[Scene change data]
· · · ·

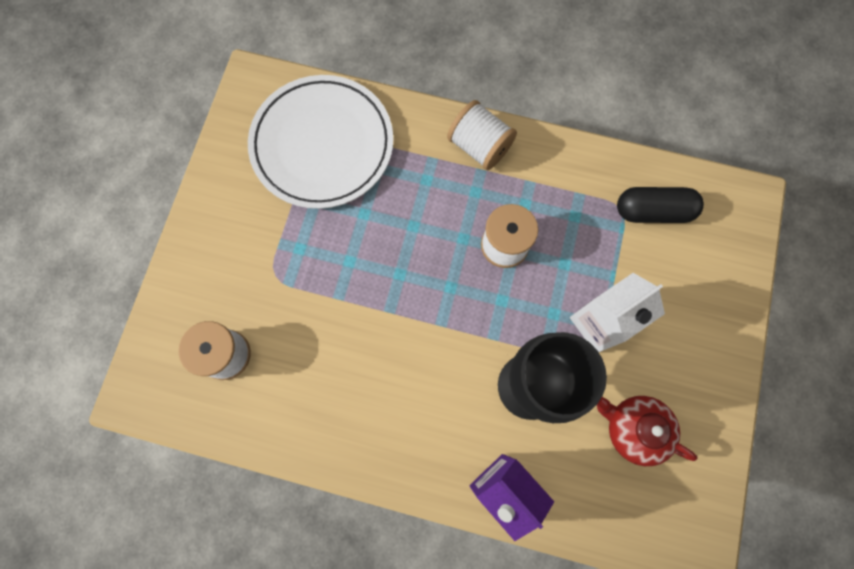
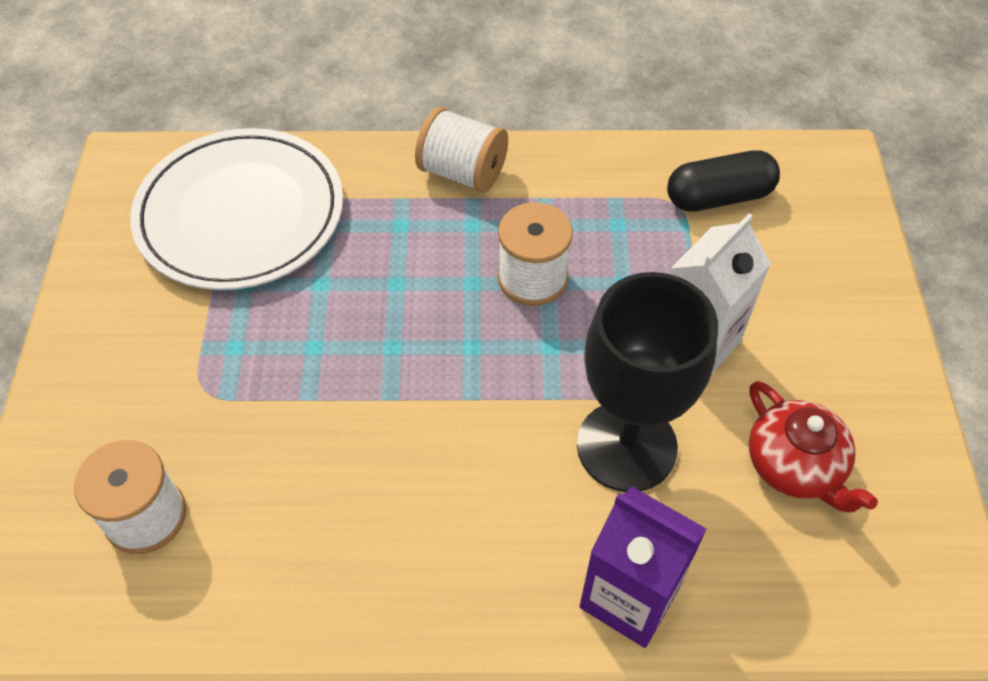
camera: 15 degrees left, 20 degrees down
(634, 429) = (795, 466): red teapot -> red teapot turned 135 degrees counterclockwise

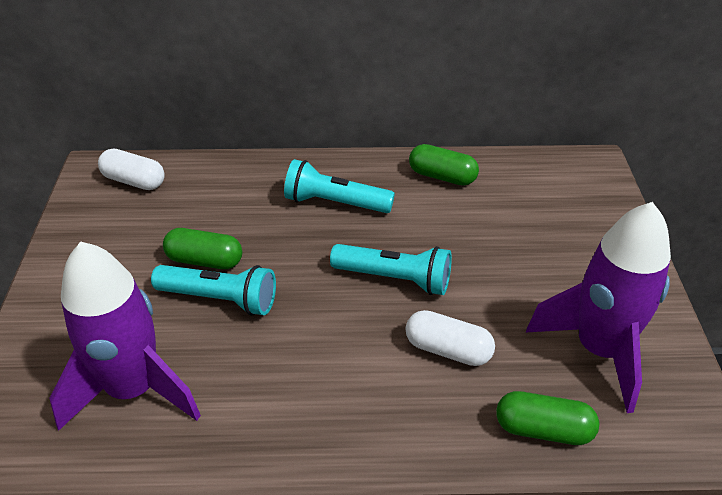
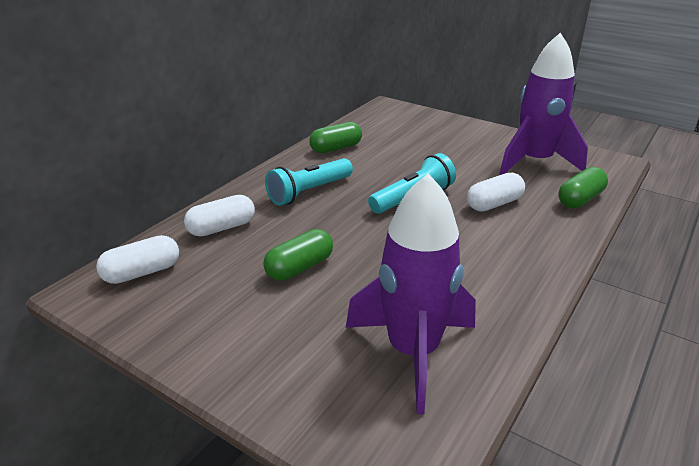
camera: 55 degrees left, 10 degrees down
(220, 299) = (353, 274): turquoise flashlight -> none
(227, 185) = (221, 228): none -> white capsule

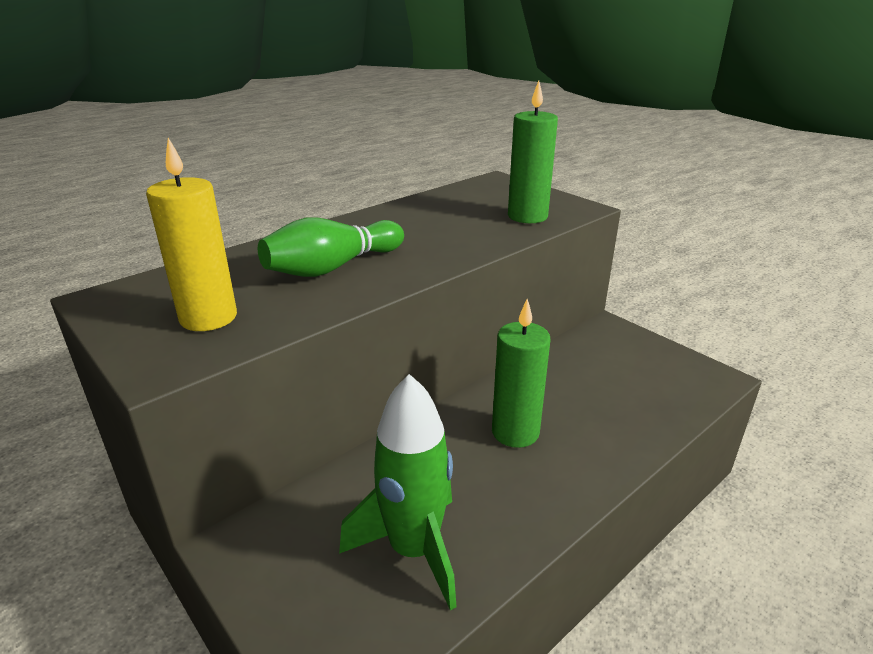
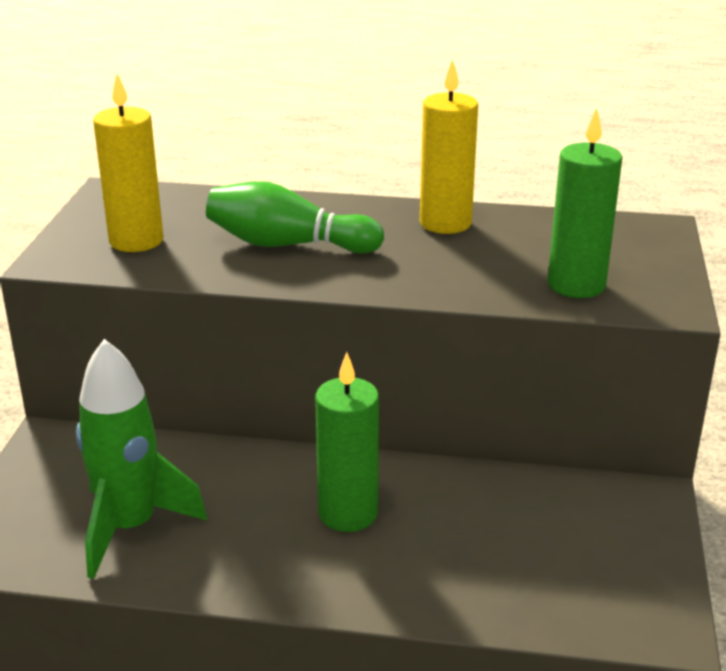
camera: 50 degrees right, 0 degrees up
(397, 217) = (445, 223): none -> yellow candle

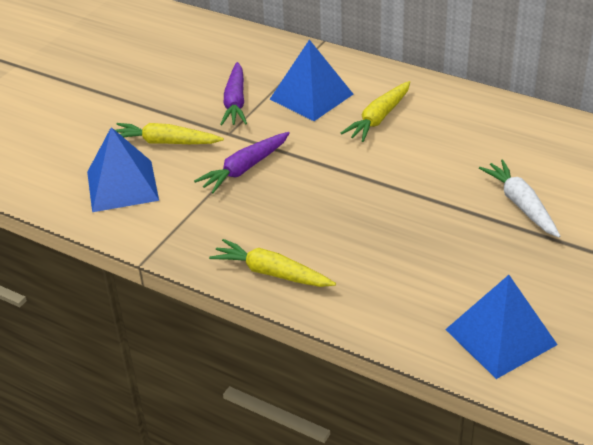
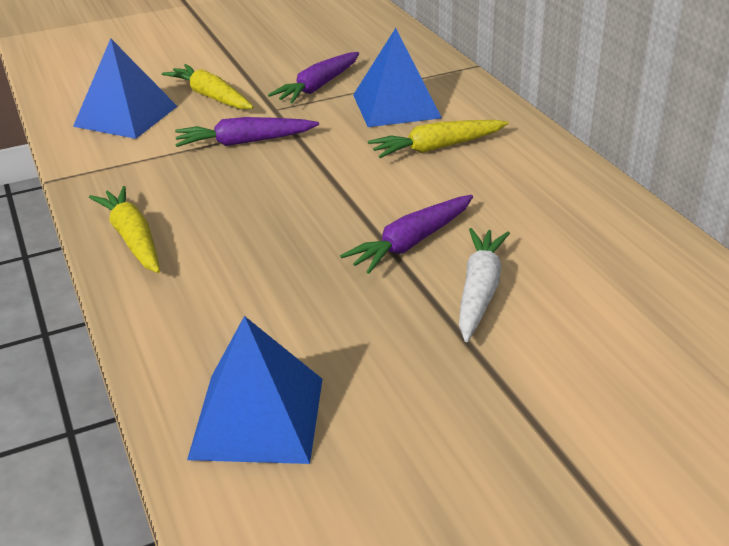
camera: 35 degrees right, 5 degrees down
(447, 192) = (411, 243): none -> purple carrot

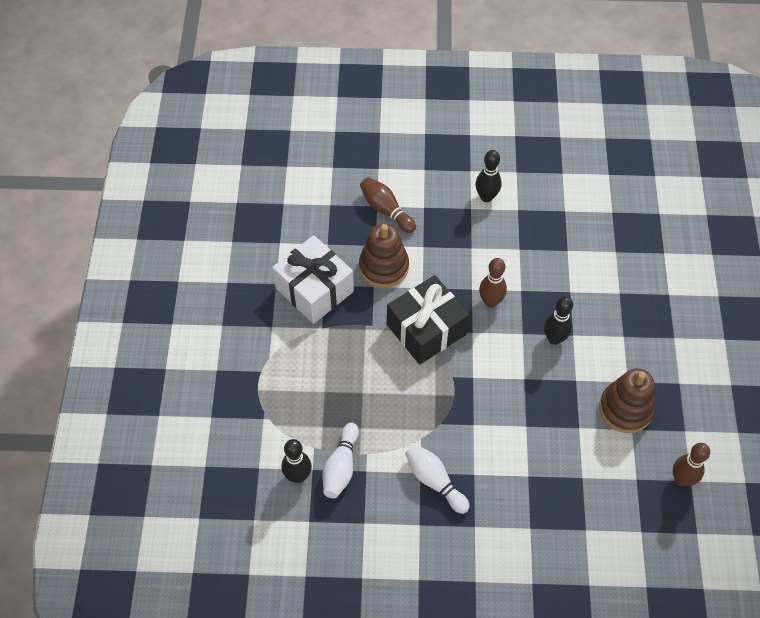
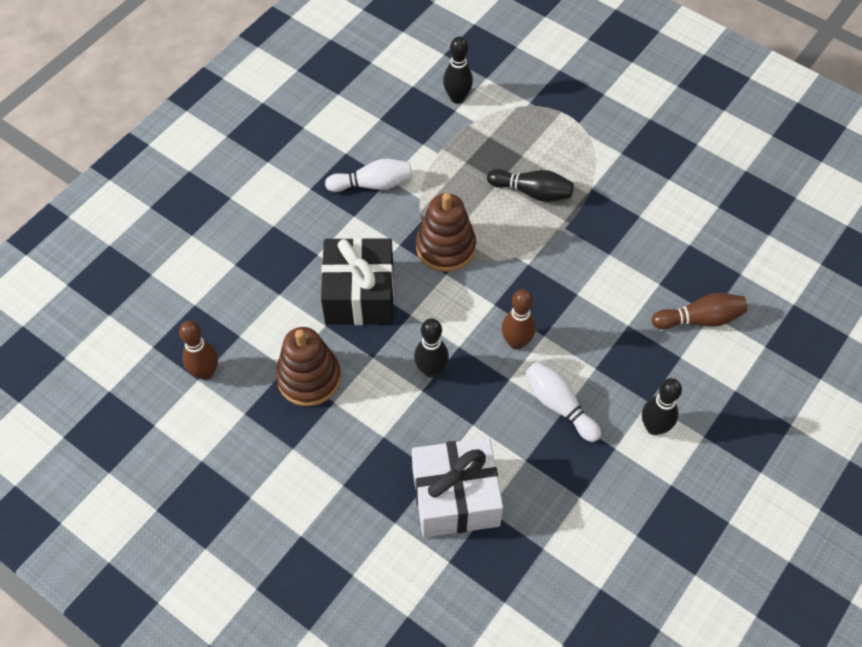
camera: 125 degrees right, 0 degrees up
(314, 289) = (640, 205): white gift -> white gift (455, 497)
(341, 467) = (441, 129): white bowling pin -> white bowling pin (559, 405)
(355, 364) = (532, 192): none -> black bowling pin
(384, 267) = (626, 275): brown stacking toy -> brown stacking toy (445, 247)
(426, 329) = (526, 267): black gift -> black gift (359, 294)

· · · ·

What you will do
Your answer should be the lines of the records that hold the string "right".

Result for this exercise
camera: 50 degrees right, 0 degrees up
camera: 35 degrees right, 5 degrees down
camera: 125 degrees right, 0 degrees up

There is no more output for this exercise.